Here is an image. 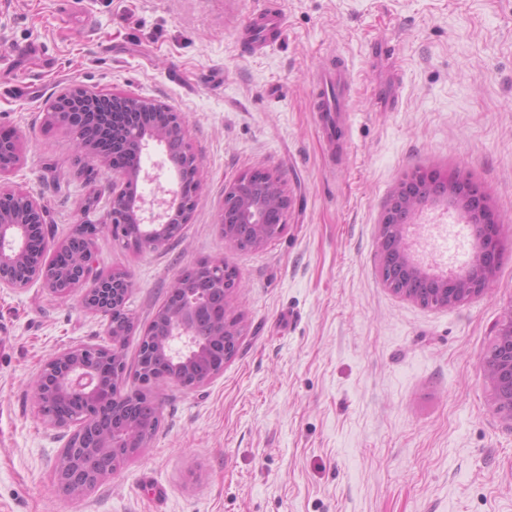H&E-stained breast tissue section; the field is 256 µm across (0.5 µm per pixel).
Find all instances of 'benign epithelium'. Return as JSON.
Wrapping results in <instances>:
<instances>
[{
    "mask_svg": "<svg viewBox=\"0 0 512 512\" xmlns=\"http://www.w3.org/2000/svg\"><path fill=\"white\" fill-rule=\"evenodd\" d=\"M99 95L83 85L64 90L51 104L49 121L63 124L73 132L77 151L84 155L99 153L103 166L114 170L112 156L100 147L103 141L90 110ZM112 104L132 113H149L156 121L149 129L137 122L127 124L118 135H112V152L134 151L140 156L152 149L162 154L156 163L158 173H141V165L119 172L125 183L112 182L107 199L108 209L102 228L121 238L125 225L138 228L144 248L152 250L170 240L172 223H186L195 208V199L184 195L182 189L158 186V193L147 199L140 195L131 198L127 182L143 178L159 180L160 171L182 180L187 174L197 175L194 156L184 146L186 164L176 161L167 149L166 141L172 132L184 136L185 118L170 111L164 104L135 95H112ZM81 111L75 112L73 108ZM21 141L17 136L0 135V175L13 171L21 161ZM243 179L239 178L224 189V241L235 246L229 225L251 224L256 230V245L270 240L272 232L284 229L283 214L290 200L282 191L269 202H255L240 192ZM451 205L477 239L468 267L457 274H437L427 262L416 256L409 236V225L392 224L393 207L400 202L410 213L418 212L425 203L436 199ZM98 205L83 206L86 219L80 221L75 233L59 243L53 254H48L46 233L48 222L43 207L27 193L0 190V288L23 289L32 283L40 284L51 295L67 297L74 286L70 275L92 277L95 259L84 249L82 229L92 223L88 216ZM383 239L393 235L399 242L402 260L411 272L431 284L440 298L439 305H458L482 293L496 275L494 255L498 245V225L491 218L486 198L469 179L454 176L444 184L440 194L408 192V185L400 184L380 221ZM112 277L95 279L93 288L82 298L83 306L107 317L106 335L109 344H83L63 349L42 366L33 390L34 405L43 421L68 435L58 458L54 486L73 494L91 489L111 475L119 461L148 446L151 436L133 420L129 407L133 399L129 391L119 390L127 377L124 366L123 342L117 326L130 319L126 288H113ZM169 295L176 297L174 308L158 310L159 317L168 322L164 336L143 337L140 343L141 370L139 384L147 385L146 376L159 360H171L187 372L183 383L188 388L199 387L224 371V365L212 367L203 377L193 374L198 364L209 360L208 344L195 337V326L203 311L205 294L202 290H184L173 285ZM494 363L486 372L492 391L501 393L503 400L495 401L501 418L512 428V307L497 325L493 344Z\"/></svg>",
    "mask_w": 512,
    "mask_h": 512,
    "instance_id": "benign-epithelium-1",
    "label": "benign epithelium"
}]
</instances>
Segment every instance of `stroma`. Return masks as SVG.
I'll return each mask as SVG.
<instances>
[{
	"mask_svg": "<svg viewBox=\"0 0 512 512\" xmlns=\"http://www.w3.org/2000/svg\"><path fill=\"white\" fill-rule=\"evenodd\" d=\"M279 11L255 52V24ZM339 66L352 81L333 149L310 102ZM74 84L185 116L200 182L156 249L98 230L96 271L128 273L143 326L185 270L224 261L245 282L225 306L242 336L207 384L153 388L149 447L69 495L32 389L58 351L106 343L107 319L79 289L0 288V512H512V429L481 365L512 307V0H0V130L22 154L0 187L45 208L51 247L111 182L47 119ZM416 171L469 175L499 224L497 274L464 304L381 279L379 220ZM253 174L291 204L280 236L242 251L224 242V189ZM413 228L440 264L452 223L428 204Z\"/></svg>",
	"mask_w": 512,
	"mask_h": 512,
	"instance_id": "stroma-1",
	"label": "stroma"
}]
</instances>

WHAT IS NEEDED: Pick out the lines containing the string "label" and show them.

THE REPLY:
    "label": "benign epithelium"
	"label": "stroma"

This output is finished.